■ Data below:
::::::::::

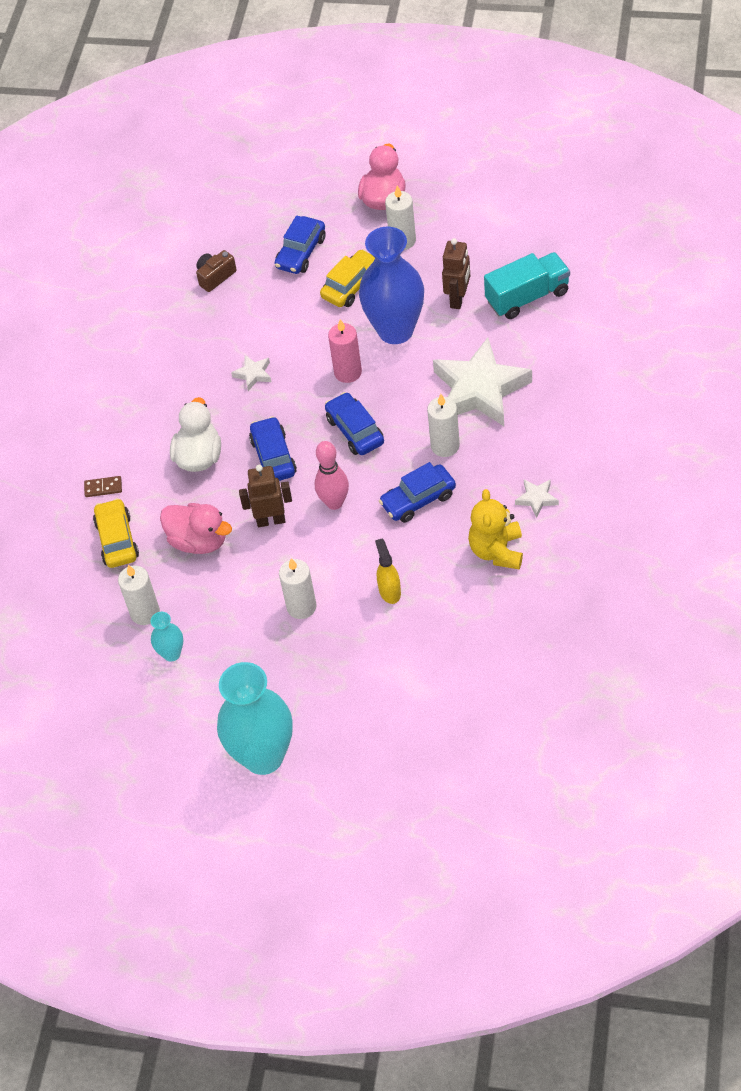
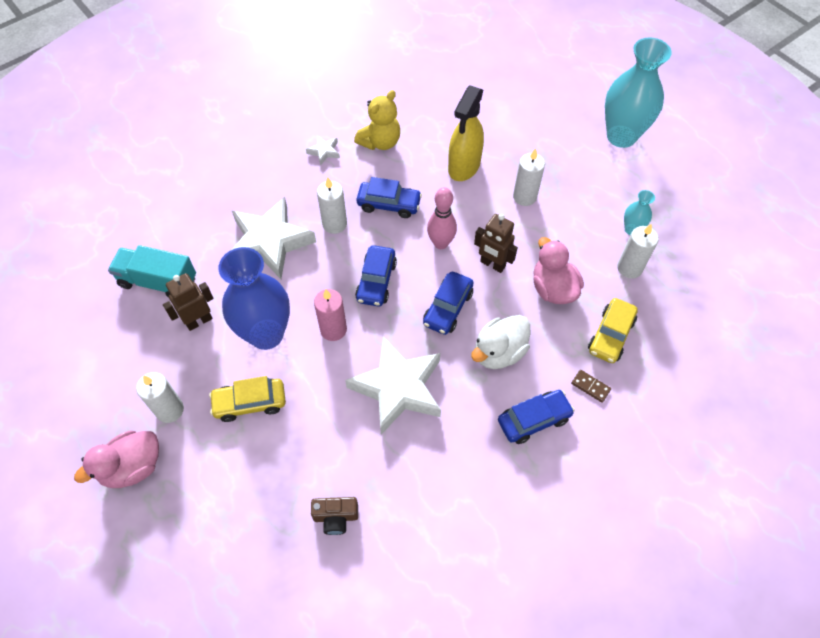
camera: 145 degrees left, 5 degrees up
(253, 374) = (398, 388): white star -> white star, size x2.41
(301, 252) = (249, 474): blue car -> blue car (534, 420)
(389, 591) = (464, 166): yellow spray bottle -> yellow spray bottle, size x1.80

::::::::::

■ Action item: Write every line above out again exactly; pictures do not belong in the copy.

■ Result for this exercise:
camera: 145 degrees left, 5 degrees up
(253, 374) = (398, 388): white star -> white star, size x2.41
(301, 252) = (249, 474): blue car -> blue car (534, 420)
(389, 591) = (464, 166): yellow spray bottle -> yellow spray bottle, size x1.80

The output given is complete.